Nothing in the data may be altered; copy it all exactly.

= DATASET RECORDS =
>>
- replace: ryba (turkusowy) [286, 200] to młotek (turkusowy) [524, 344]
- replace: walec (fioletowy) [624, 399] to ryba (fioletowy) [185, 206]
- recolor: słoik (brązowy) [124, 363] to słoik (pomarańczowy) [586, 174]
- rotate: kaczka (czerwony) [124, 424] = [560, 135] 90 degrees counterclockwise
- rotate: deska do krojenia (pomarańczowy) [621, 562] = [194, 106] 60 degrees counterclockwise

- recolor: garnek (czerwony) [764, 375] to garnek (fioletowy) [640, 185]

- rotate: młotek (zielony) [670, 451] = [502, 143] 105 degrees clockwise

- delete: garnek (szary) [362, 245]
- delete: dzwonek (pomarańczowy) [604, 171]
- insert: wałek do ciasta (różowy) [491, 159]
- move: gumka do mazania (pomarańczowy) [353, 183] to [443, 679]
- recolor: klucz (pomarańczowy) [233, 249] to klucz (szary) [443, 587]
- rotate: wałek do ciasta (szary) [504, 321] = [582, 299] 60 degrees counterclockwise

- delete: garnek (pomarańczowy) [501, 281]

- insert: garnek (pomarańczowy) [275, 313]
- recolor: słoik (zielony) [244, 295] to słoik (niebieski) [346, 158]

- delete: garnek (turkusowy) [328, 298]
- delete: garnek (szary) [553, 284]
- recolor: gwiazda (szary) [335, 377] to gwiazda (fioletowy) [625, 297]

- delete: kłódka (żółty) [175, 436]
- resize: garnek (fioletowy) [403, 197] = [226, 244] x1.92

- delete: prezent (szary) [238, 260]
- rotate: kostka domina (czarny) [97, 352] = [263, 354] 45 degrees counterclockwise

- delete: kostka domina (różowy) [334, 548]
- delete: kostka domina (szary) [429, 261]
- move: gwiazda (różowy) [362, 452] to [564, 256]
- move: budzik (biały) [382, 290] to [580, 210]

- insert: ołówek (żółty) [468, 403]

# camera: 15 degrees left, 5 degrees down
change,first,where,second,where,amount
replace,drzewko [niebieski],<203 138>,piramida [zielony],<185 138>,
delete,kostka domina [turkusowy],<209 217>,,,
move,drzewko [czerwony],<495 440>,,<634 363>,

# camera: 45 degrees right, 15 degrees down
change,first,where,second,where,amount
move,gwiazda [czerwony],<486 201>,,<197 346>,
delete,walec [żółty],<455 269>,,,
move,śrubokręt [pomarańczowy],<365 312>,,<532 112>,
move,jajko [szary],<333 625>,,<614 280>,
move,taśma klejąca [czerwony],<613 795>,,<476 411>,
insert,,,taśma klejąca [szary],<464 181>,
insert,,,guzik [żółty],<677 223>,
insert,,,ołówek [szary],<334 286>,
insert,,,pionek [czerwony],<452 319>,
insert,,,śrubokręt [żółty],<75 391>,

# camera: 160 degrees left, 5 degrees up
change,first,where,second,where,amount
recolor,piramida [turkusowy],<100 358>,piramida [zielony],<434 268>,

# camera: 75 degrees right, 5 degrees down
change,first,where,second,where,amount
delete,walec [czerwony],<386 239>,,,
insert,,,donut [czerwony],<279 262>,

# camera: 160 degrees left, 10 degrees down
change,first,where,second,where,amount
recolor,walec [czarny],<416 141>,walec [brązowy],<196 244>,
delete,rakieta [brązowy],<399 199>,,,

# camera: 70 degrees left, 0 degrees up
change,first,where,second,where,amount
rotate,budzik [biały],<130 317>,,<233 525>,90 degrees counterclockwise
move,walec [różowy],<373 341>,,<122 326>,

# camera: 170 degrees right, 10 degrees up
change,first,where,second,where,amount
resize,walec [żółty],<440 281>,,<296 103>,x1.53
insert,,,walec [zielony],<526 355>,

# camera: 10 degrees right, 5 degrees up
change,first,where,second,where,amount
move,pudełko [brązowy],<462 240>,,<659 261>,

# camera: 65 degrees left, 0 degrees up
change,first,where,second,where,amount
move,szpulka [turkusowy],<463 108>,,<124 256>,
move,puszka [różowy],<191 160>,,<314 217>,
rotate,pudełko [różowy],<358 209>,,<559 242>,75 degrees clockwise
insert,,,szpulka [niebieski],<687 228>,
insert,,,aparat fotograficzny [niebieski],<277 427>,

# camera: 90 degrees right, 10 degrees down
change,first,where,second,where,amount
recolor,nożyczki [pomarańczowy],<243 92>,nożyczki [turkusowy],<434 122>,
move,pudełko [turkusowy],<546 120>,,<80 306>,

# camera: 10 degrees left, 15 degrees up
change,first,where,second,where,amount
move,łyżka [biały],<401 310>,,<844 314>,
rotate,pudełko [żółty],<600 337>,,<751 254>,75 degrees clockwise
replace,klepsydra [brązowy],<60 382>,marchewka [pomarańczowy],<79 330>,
<<
= FINISHED EXERCISE =
- replace: ryba (turkusowy) [286, 200] to młotek (turkusowy) [524, 344]
- replace: walec (fioletowy) [624, 399] to ryba (fioletowy) [185, 206]
- recolor: słoik (brązowy) [124, 363] to słoik (pomarańczowy) [586, 174]
- rotate: kaczka (czerwony) [124, 424] = [560, 135] 90 degrees counterclockwise
- rotate: deska do krojenia (pomarańczowy) [621, 562] = [194, 106] 60 degrees counterclockwise

- recolor: garnek (czerwony) [764, 375] to garnek (fioletowy) [640, 185]

- rotate: młotek (zielony) [670, 451] = [502, 143] 105 degrees clockwise

- delete: garnek (szary) [362, 245]
- delete: dzwonek (pomarańczowy) [604, 171]
- insert: wałek do ciasta (różowy) [491, 159]
- move: gumka do mazania (pomarańczowy) [353, 183] to [443, 679]
- recolor: klucz (pomarańczowy) [233, 249] to klucz (szary) [443, 587]
- rotate: wałek do ciasta (szary) [504, 321] = [582, 299] 60 degrees counterclockwise

- delete: garnek (pomarańczowy) [501, 281]

- insert: garnek (pomarańczowy) [275, 313]
- recolor: słoik (zielony) [244, 295] to słoik (niebieski) [346, 158]

- delete: garnek (turkusowy) [328, 298]
- delete: garnek (szary) [553, 284]
- recolor: gwiazda (szary) [335, 377] to gwiazda (fioletowy) [625, 297]

- delete: kłódka (żółty) [175, 436]
- resize: garnek (fioletowy) [403, 197] = [226, 244] x1.92

- delete: prezent (szary) [238, 260]
- rotate: kostka domina (czarny) [97, 352] = [263, 354] 45 degrees counterclockwise

- delete: kostka domina (różowy) [334, 548]
- delete: kostka domina (szary) [429, 261]
- move: gwiazda (różowy) [362, 452] to [564, 256]
- move: budzik (biały) [382, 290] to [580, 210]

- insert: ołówek (żółty) [468, 403]

# camera: 15 degrees left, 5 degrees down
change,first,where,second,where,amount
replace,drzewko [niebieski],<203 138>,piramida [zielony],<185 138>,
delete,kostka domina [turkusowy],<209 217>,,,
move,drzewko [czerwony],<495 440>,,<634 363>,

# camera: 45 degrees right, 15 degrees down
change,first,where,second,where,amount
move,gwiazda [czerwony],<486 201>,,<197 346>,
delete,walec [żółty],<455 269>,,,
move,śrubokręt [pomarańczowy],<365 312>,,<532 112>,
move,jajko [szary],<333 625>,,<614 280>,
move,taśma klejąca [czerwony],<613 795>,,<476 411>,
insert,,,taśma klejąca [szary],<464 181>,
insert,,,guzik [żółty],<677 223>,
insert,,,ołówek [szary],<334 286>,
insert,,,pionek [czerwony],<452 319>,
insert,,,śrubokręt [żółty],<75 391>,

# camera: 160 degrees left, 5 degrees up
change,first,where,second,where,amount
recolor,piramida [turkusowy],<100 358>,piramida [zielony],<434 268>,

# camera: 75 degrees right, 5 degrees down
change,first,where,second,where,amount
delete,walec [czerwony],<386 239>,,,
insert,,,donut [czerwony],<279 262>,

# camera: 160 degrees left, 10 degrees down
change,first,where,second,where,amount
recolor,walec [czarny],<416 141>,walec [brązowy],<196 244>,
delete,rakieta [brązowy],<399 199>,,,

# camera: 70 degrees left, 0 degrees up
change,first,where,second,where,amount
rotate,budzik [biały],<130 317>,,<233 525>,90 degrees counterclockwise
move,walec [różowy],<373 341>,,<122 326>,

# camera: 170 degrees right, 10 degrees up
change,first,where,second,where,amount
resize,walec [żółty],<440 281>,,<296 103>,x1.53
insert,,,walec [zielony],<526 355>,

# camera: 10 degrees right, 5 degrees up
change,first,where,second,where,amount
move,pudełko [brązowy],<462 240>,,<659 261>,

# camera: 65 degrees left, 0 degrees up
change,first,where,second,where,amount
move,szpulka [turkusowy],<463 108>,,<124 256>,
move,puszka [różowy],<191 160>,,<314 217>,
rotate,pudełko [różowy],<358 209>,,<559 242>,75 degrees clockwise
insert,,,szpulka [niebieski],<687 228>,
insert,,,aparat fotograficzny [niebieski],<277 427>,

# camera: 90 degrees right, 10 degrees down
change,first,where,second,where,amount
recolor,nożyczki [pomarańczowy],<243 92>,nożyczki [turkusowy],<434 122>,
move,pudełko [turkusowy],<546 120>,,<80 306>,

# camera: 10 degrees left, 15 degrees up
change,first,where,second,where,amount
move,łyżka [biały],<401 310>,,<844 314>,
rotate,pudełko [żółty],<600 337>,,<751 254>,75 degrees clockwise
replace,klepsydra [brązowy],<60 382>,marchewka [pomarańczowy],<79 330>,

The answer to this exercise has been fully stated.